-- Opening Marker --

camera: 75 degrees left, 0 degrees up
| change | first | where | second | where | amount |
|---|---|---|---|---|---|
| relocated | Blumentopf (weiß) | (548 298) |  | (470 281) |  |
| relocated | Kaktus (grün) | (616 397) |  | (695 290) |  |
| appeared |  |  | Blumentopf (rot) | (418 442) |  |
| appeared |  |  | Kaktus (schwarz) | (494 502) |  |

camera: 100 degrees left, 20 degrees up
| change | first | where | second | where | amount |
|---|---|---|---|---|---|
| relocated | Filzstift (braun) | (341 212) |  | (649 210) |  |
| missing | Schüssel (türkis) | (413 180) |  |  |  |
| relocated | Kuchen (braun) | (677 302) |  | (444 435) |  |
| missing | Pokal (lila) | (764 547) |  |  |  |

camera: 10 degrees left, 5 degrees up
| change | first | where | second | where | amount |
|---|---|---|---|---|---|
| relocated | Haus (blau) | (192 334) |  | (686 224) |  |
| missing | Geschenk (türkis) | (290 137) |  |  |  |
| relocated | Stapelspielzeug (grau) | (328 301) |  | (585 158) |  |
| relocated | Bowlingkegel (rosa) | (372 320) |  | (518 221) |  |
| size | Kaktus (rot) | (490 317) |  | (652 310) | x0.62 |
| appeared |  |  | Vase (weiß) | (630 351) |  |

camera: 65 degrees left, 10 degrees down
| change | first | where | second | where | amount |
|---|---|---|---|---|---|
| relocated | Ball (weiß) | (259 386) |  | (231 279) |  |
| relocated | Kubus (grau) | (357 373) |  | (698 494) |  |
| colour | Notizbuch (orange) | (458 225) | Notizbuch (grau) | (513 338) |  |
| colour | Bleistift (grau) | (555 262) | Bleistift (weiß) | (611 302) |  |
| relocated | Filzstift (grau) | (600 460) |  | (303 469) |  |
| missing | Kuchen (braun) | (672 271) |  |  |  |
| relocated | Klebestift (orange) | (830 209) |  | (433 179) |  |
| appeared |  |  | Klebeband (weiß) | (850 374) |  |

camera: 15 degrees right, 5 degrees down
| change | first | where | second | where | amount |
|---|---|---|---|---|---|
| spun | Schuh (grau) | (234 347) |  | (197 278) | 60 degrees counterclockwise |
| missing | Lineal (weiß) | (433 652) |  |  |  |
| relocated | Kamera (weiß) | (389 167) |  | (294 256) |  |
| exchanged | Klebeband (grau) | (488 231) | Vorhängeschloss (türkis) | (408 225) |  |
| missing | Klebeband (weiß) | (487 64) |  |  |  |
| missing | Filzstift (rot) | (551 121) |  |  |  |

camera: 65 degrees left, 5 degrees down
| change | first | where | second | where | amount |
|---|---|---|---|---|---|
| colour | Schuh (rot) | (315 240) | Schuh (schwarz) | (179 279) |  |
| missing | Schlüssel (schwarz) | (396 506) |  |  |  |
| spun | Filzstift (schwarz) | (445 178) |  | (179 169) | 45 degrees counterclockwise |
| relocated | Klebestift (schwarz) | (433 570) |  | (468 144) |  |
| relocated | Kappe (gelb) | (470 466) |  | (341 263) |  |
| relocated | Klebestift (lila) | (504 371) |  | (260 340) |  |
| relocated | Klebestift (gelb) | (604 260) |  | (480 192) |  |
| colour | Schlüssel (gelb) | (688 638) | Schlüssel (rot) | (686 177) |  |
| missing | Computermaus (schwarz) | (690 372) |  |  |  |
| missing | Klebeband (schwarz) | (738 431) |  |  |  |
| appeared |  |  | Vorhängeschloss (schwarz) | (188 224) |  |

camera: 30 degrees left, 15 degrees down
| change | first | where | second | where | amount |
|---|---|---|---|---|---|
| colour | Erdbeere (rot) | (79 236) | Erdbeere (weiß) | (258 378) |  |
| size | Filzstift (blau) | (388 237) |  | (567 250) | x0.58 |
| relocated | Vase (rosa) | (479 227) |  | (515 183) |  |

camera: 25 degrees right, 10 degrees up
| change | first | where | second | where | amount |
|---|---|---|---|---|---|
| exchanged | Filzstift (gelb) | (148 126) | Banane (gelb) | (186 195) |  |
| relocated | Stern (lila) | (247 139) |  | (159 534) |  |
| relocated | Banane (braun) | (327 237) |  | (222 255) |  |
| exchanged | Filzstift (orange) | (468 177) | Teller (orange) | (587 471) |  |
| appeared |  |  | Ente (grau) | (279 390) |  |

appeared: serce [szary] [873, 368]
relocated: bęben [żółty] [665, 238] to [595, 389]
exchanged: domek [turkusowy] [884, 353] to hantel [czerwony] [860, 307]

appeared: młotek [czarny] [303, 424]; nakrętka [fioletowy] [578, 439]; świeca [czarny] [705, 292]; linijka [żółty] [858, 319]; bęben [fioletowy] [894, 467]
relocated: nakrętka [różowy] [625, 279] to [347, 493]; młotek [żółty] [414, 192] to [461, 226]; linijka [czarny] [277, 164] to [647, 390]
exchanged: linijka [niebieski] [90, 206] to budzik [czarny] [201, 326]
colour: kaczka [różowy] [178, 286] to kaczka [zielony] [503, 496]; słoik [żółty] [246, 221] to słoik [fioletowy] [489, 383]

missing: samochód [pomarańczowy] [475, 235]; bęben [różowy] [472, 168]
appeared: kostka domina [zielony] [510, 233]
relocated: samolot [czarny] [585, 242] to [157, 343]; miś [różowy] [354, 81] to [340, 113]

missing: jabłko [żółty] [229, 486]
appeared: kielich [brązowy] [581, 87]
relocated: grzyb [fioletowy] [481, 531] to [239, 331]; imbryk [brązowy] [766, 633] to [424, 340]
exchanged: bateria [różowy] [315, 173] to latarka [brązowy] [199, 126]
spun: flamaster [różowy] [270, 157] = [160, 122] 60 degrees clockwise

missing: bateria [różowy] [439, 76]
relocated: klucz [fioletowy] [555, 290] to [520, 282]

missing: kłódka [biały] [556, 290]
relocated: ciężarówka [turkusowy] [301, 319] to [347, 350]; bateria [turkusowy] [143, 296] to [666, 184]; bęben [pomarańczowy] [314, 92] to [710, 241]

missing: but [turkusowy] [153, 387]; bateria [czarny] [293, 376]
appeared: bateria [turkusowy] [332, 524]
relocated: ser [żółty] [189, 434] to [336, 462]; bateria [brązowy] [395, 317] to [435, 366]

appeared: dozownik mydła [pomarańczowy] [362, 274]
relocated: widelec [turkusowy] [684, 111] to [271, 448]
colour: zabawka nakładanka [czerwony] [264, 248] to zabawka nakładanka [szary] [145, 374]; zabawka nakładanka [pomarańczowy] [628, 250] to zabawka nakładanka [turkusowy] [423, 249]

-- Closing Marker --

### [What you should do]
The required output is the entries from their opening line through the line holding "(weiß) | (487", repeated exactly, with both end lines kept.

### [Output for this task]
camera: 75 degrees left, 0 degrees up
| change | first | where | second | where | amount |
|---|---|---|---|---|---|
| relocated | Blumentopf (weiß) | (548 298) |  | (470 281) |  |
| relocated | Kaktus (grün) | (616 397) |  | (695 290) |  |
| appeared |  |  | Blumentopf (rot) | (418 442) |  |
| appeared |  |  | Kaktus (schwarz) | (494 502) |  |

camera: 100 degrees left, 20 degrees up
| change | first | where | second | where | amount |
|---|---|---|---|---|---|
| relocated | Filzstift (braun) | (341 212) |  | (649 210) |  |
| missing | Schüssel (türkis) | (413 180) |  |  |  |
| relocated | Kuchen (braun) | (677 302) |  | (444 435) |  |
| missing | Pokal (lila) | (764 547) |  |  |  |

camera: 10 degrees left, 5 degrees up
| change | first | where | second | where | amount |
|---|---|---|---|---|---|
| relocated | Haus (blau) | (192 334) |  | (686 224) |  |
| missing | Geschenk (türkis) | (290 137) |  |  |  |
| relocated | Stapelspielzeug (grau) | (328 301) |  | (585 158) |  |
| relocated | Bowlingkegel (rosa) | (372 320) |  | (518 221) |  |
| size | Kaktus (rot) | (490 317) |  | (652 310) | x0.62 |
| appeared |  |  | Vase (weiß) | (630 351) |  |

camera: 65 degrees left, 10 degrees down
| change | first | where | second | where | amount |
|---|---|---|---|---|---|
| relocated | Ball (weiß) | (259 386) |  | (231 279) |  |
| relocated | Kubus (grau) | (357 373) |  | (698 494) |  |
| colour | Notizbuch (orange) | (458 225) | Notizbuch (grau) | (513 338) |  |
| colour | Bleistift (grau) | (555 262) | Bleistift (weiß) | (611 302) |  |
| relocated | Filzstift (grau) | (600 460) |  | (303 469) |  |
| missing | Kuchen (braun) | (672 271) |  |  |  |
| relocated | Klebestift (orange) | (830 209) |  | (433 179) |  |
| appeared |  |  | Klebeband (weiß) | (850 374) |  |

camera: 15 degrees right, 5 degrees down
| change | first | where | second | where | amount |
|---|---|---|---|---|---|
| spun | Schuh (grau) | (234 347) |  | (197 278) | 60 degrees counterclockwise |
| missing | Lineal (weiß) | (433 652) |  |  |  |
| relocated | Kamera (weiß) | (389 167) |  | (294 256) |  |
| exchanged | Klebeband (grau) | (488 231) | Vorhängeschloss (türkis) | (408 225) |  |
| missing | Klebeband (weiß) | (487 64) |  |  |  |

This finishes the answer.